SET EXERCISE >> Pull out every line of text from the listing below and copy each one exactly. Leave the pictures out of your answer.

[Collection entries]
---+---
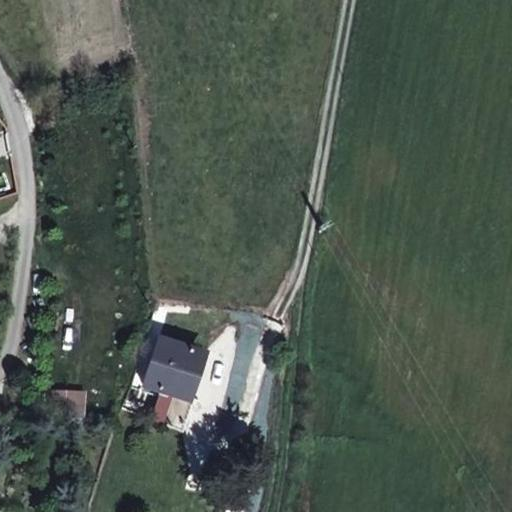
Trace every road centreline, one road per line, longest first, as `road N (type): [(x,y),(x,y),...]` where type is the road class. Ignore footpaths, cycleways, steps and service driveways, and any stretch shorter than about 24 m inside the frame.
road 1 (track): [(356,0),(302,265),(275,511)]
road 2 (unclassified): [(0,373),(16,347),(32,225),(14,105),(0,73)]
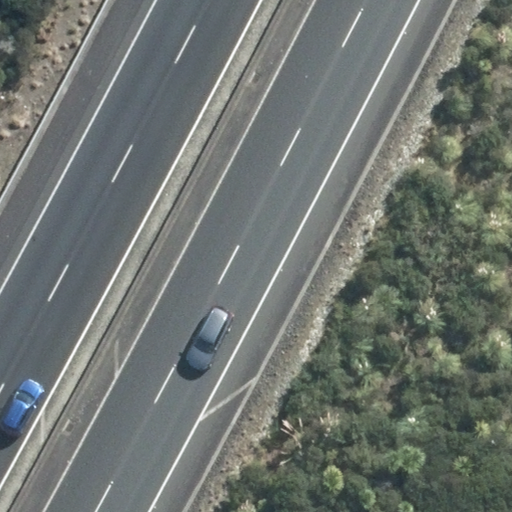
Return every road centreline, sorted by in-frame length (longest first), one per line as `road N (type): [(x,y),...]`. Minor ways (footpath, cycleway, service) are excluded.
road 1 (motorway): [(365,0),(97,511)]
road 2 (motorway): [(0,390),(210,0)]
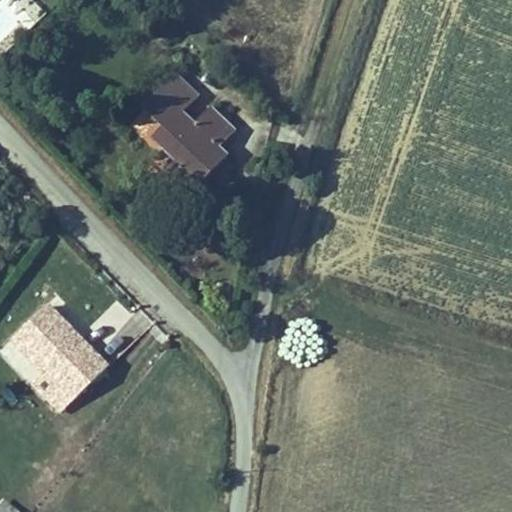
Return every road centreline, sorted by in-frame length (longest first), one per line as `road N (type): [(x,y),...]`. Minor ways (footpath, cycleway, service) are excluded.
---+---
TASK RESULT >>
Trace every road centreline, one road per line, longest first, as `road N (type): [(x,y),(x,y),...]` where type is the road class. Ignore footpaths, cycleways, steps and service driveways, and any stretch shorter than about 24 m inside the frame.
road 1 (track): [(356,0),(302,265),(275,511)]
road 2 (unclassified): [(0,373),(16,347),(32,225),(14,105),(0,73)]
Return every road centreline, sorted by in-frame length (longest first), one per line as `road N (type): [(x,y),...]`. Minor ways (footpath, cycleway, service) are excluded.
road 1 (motorway): [(365,0),(97,511)]
road 2 (motorway): [(0,390),(210,0)]
Return every road centreline, sorted by in-frame length (longest first), one per line as `road N (type): [(x,y),...]`. Minor ways (footpath, cycleway, service) are excluded.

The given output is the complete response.